(Detected change data)
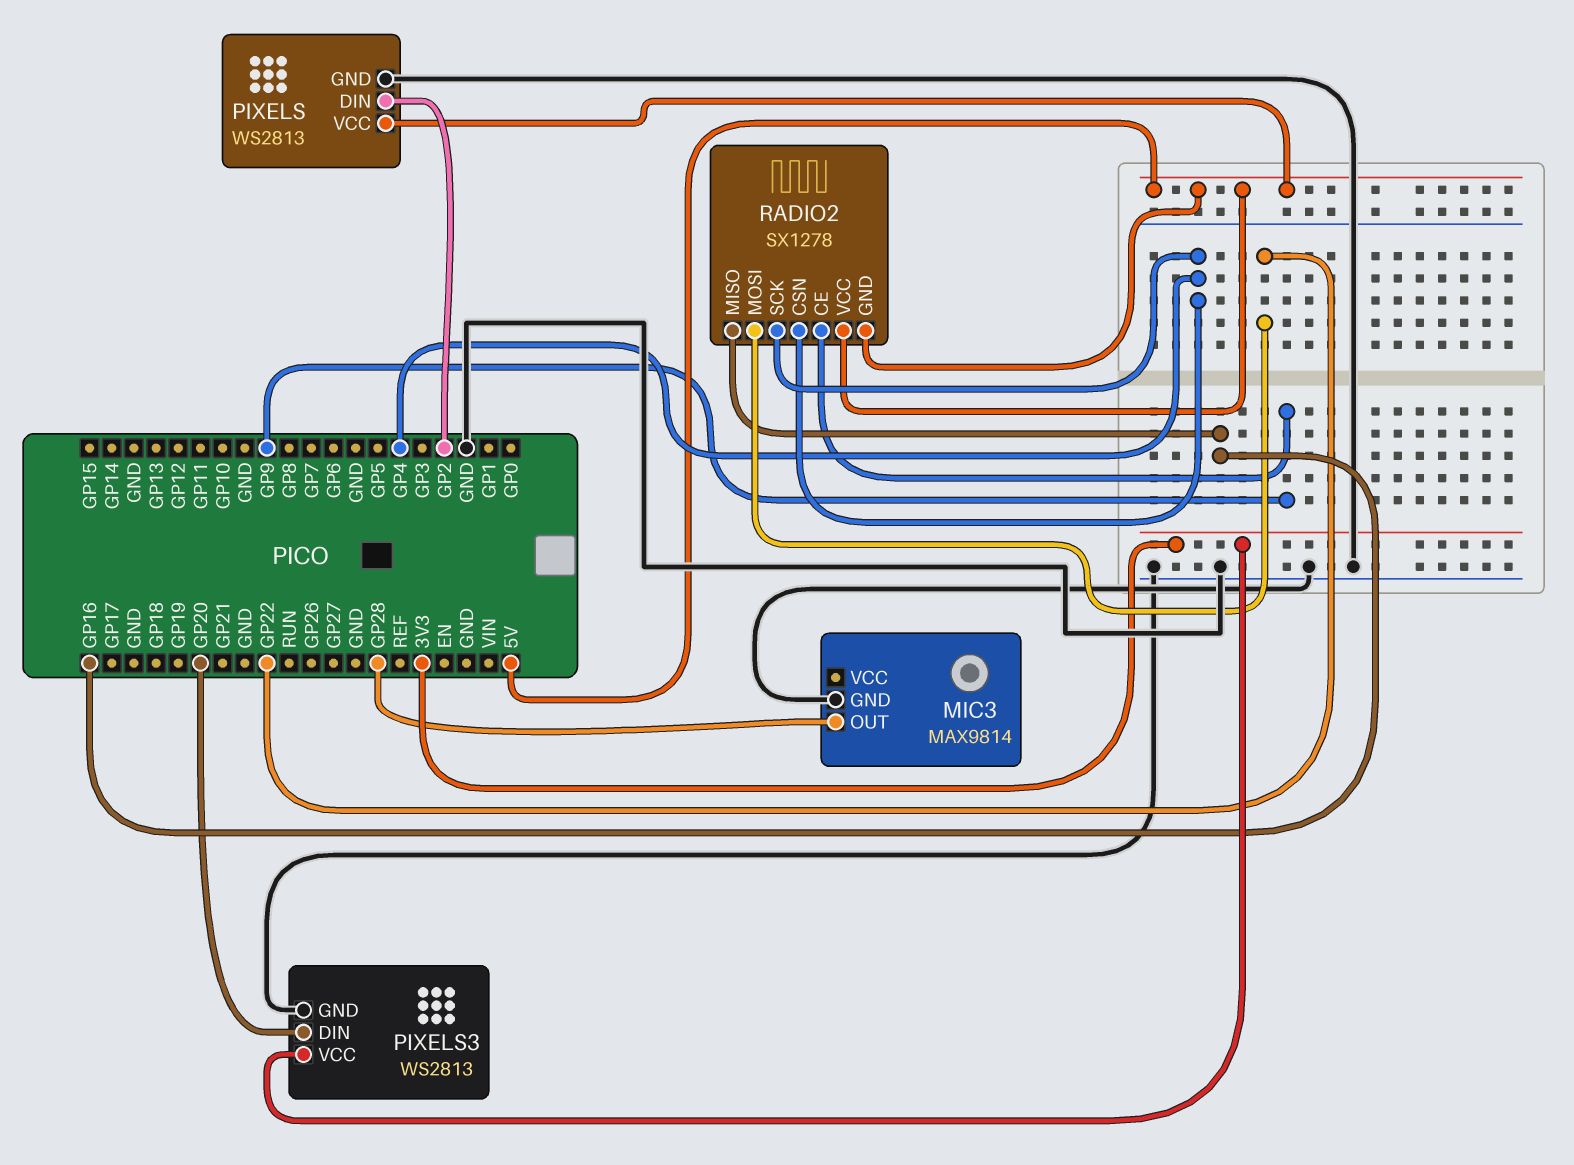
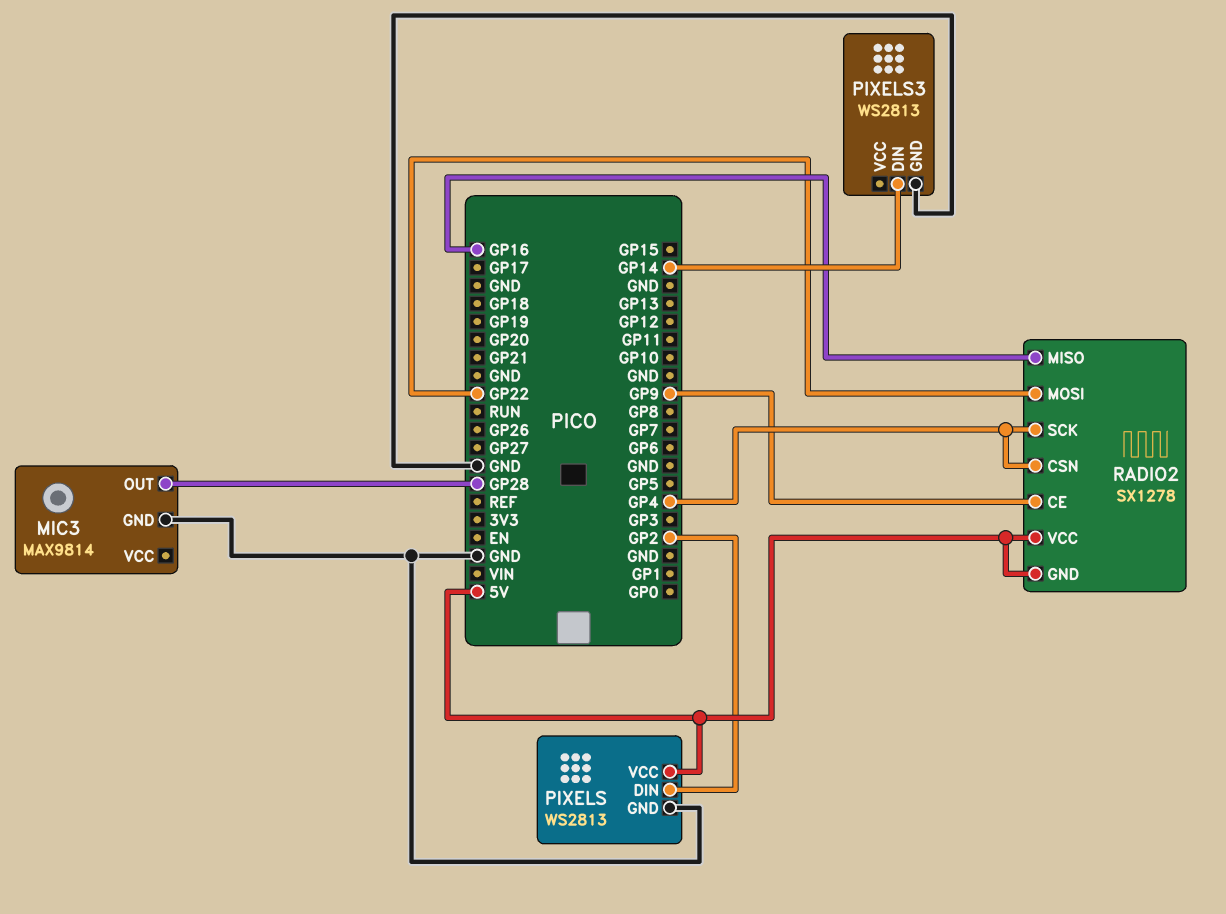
PIXELS3 pin DIN: GP20 -> GP14
PIXELS3 pin VCC: 3V3 -> none

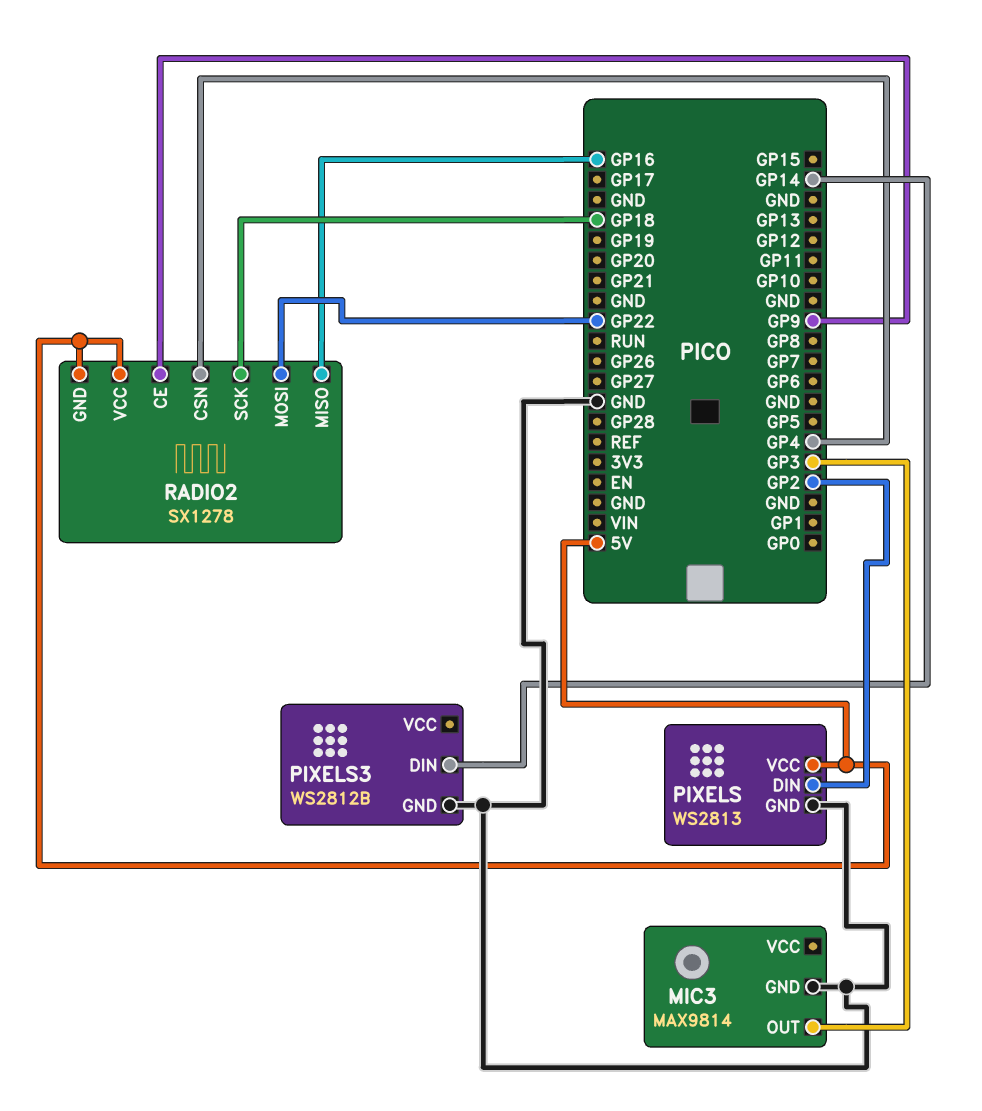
MIC3 pin OUT: GP28 -> GP3
PIXELS3: WS2813 -> WS2812B
RADIO2 pin SCK: GP4 -> GP18

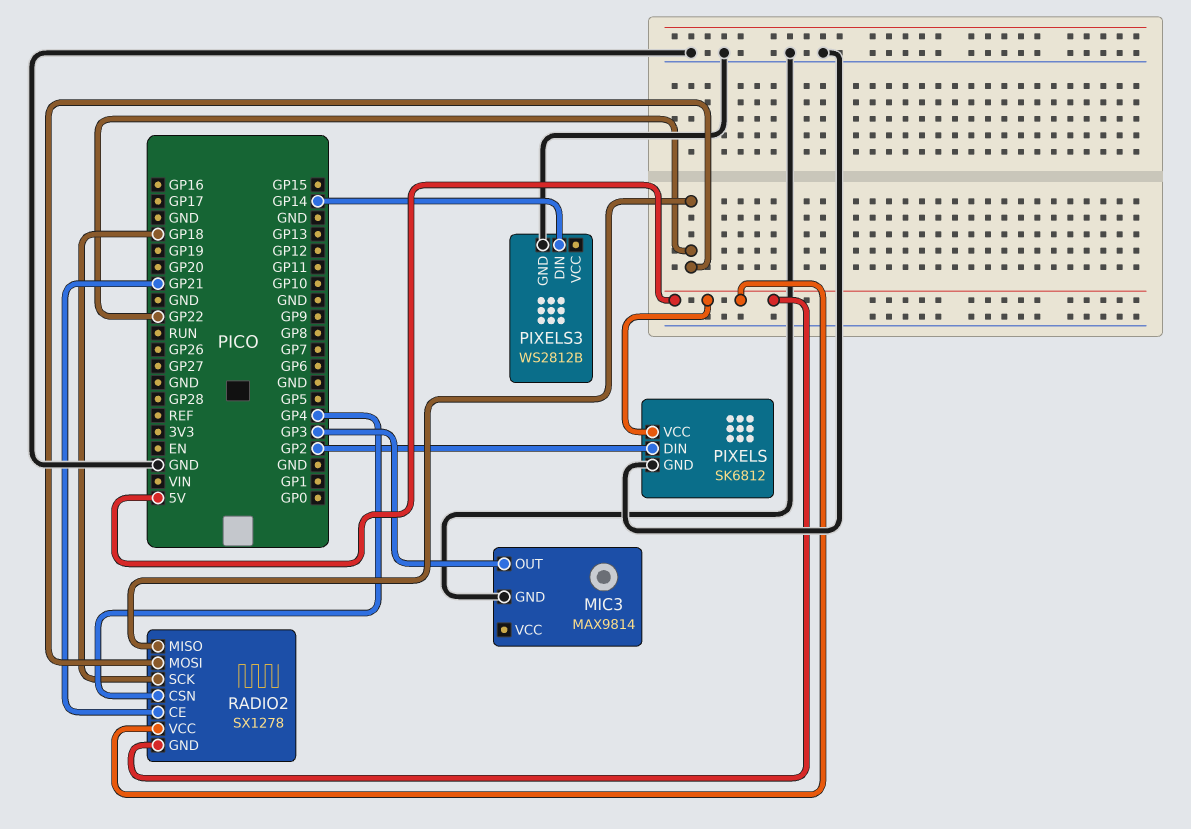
PIXELS: WS2813 -> SK6812
RADIO2 pin CE: GP9 -> GP21
RADIO2 pin MISO: GP16 -> GP22

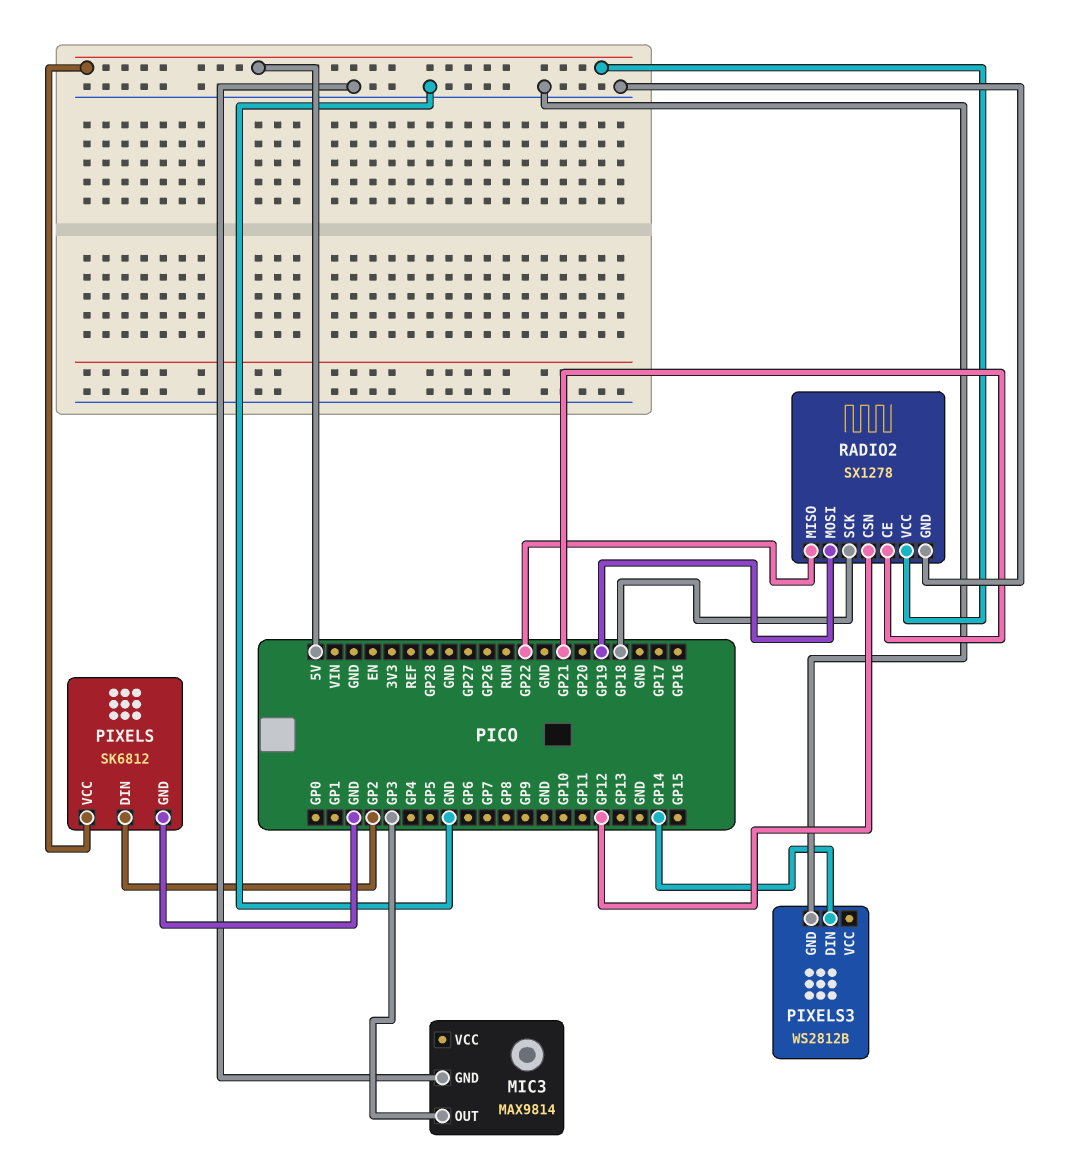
RADIO2 pin CSN: GP4 -> GP12
RADIO2 pin GND: 5V -> GND
RADIO2 pin MOSI: GP22 -> GP19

## WHAT YOU SHOULD DO:
Give back only the lines from the one that carries "RADIO2 pin MISO: GP16 -> GP22" through the final line above, both included. Drop all pictures.

## RESPONSE TO THIS TASK:
RADIO2 pin MISO: GP16 -> GP22

RADIO2 pin CSN: GP4 -> GP12
RADIO2 pin GND: 5V -> GND
RADIO2 pin MOSI: GP22 -> GP19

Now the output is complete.